_What you should do:_ Where the line containing "red pan: 1 -> 0" appears, start repeating, and continue exactly through the last line below, adding nothing. Include no pictures.

_Excerpted data:_

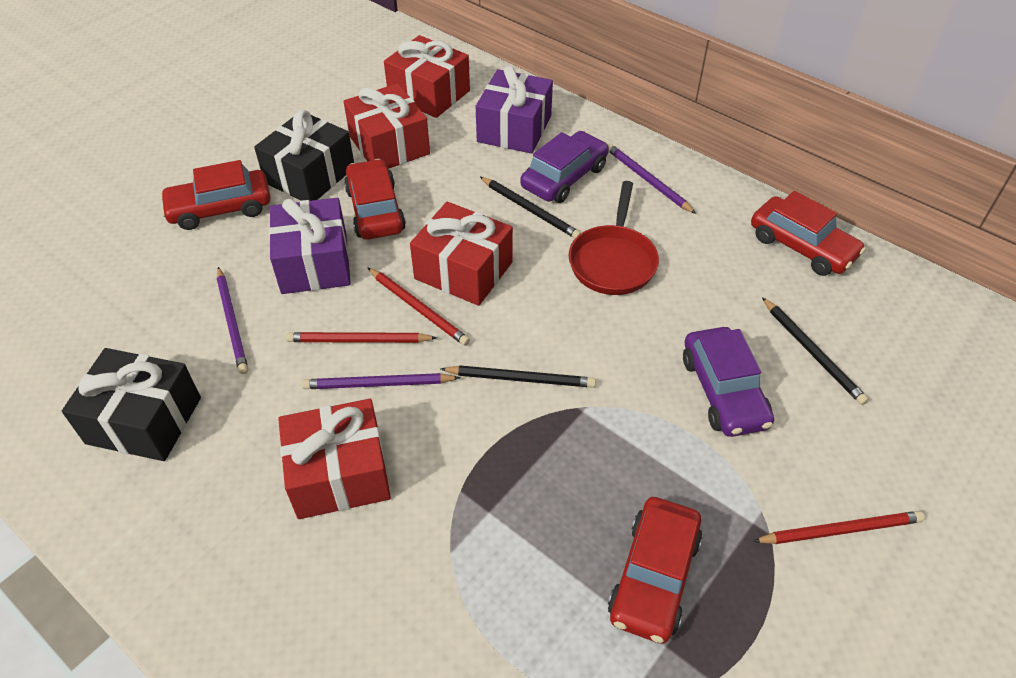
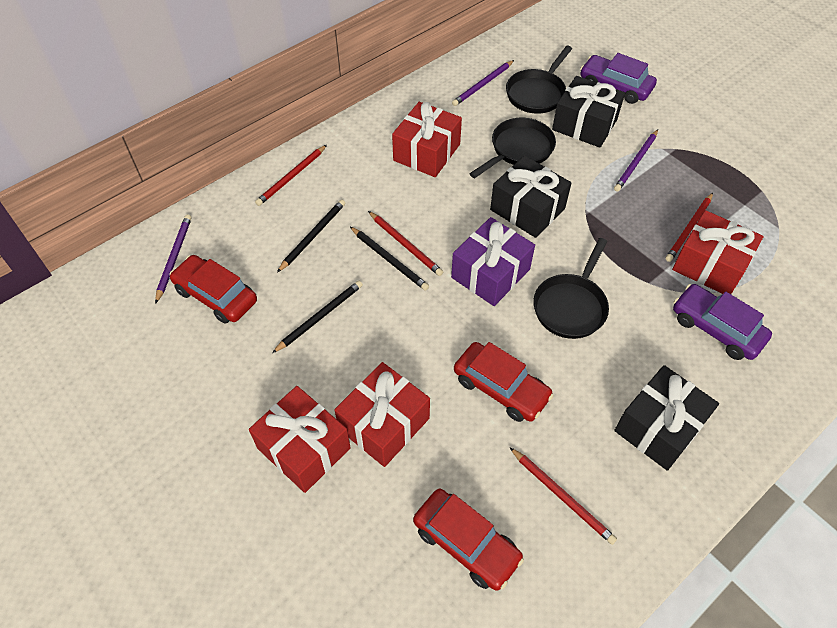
black gift: 2 -> 3
black pan: 0 -> 3
purple gift: 2 -> 1
red car: 4 -> 3
red pan: 1 -> 0
red pencil: 3 -> 4

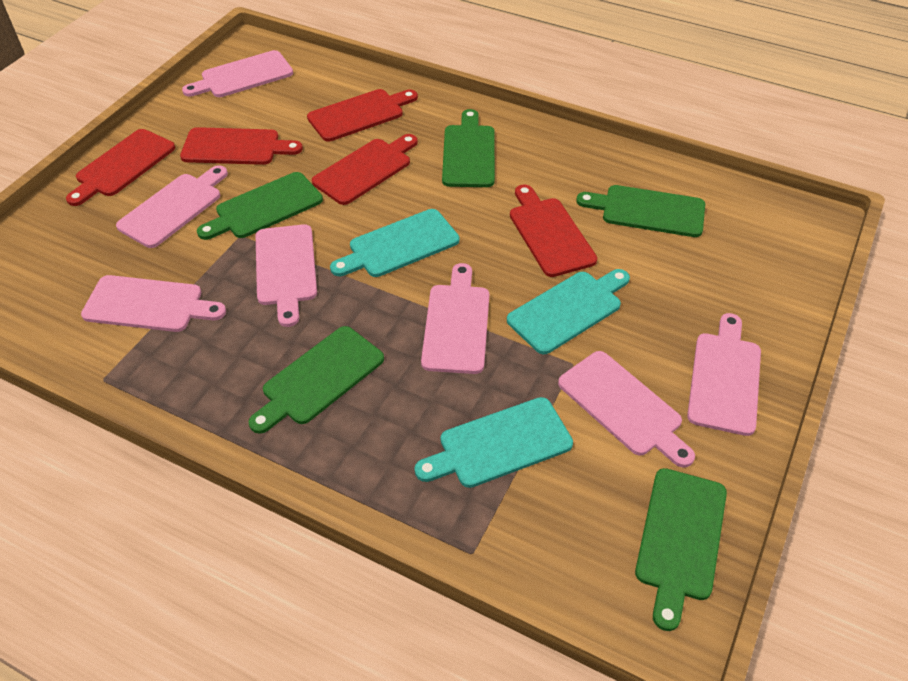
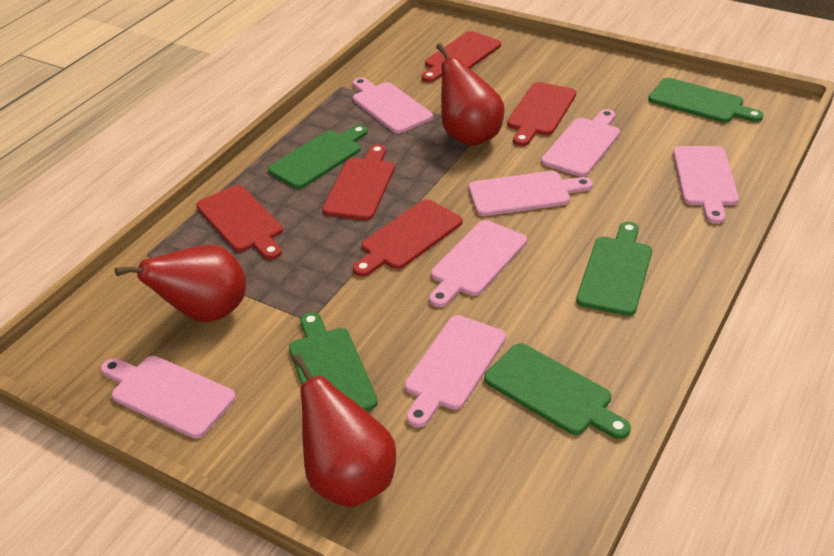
red pear: 0 -> 3
turquoise cutting board: 3 -> 0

_Task answer:_
red pan: 1 -> 0
red pencil: 3 -> 4

red pear: 0 -> 3
turquoise cutting board: 3 -> 0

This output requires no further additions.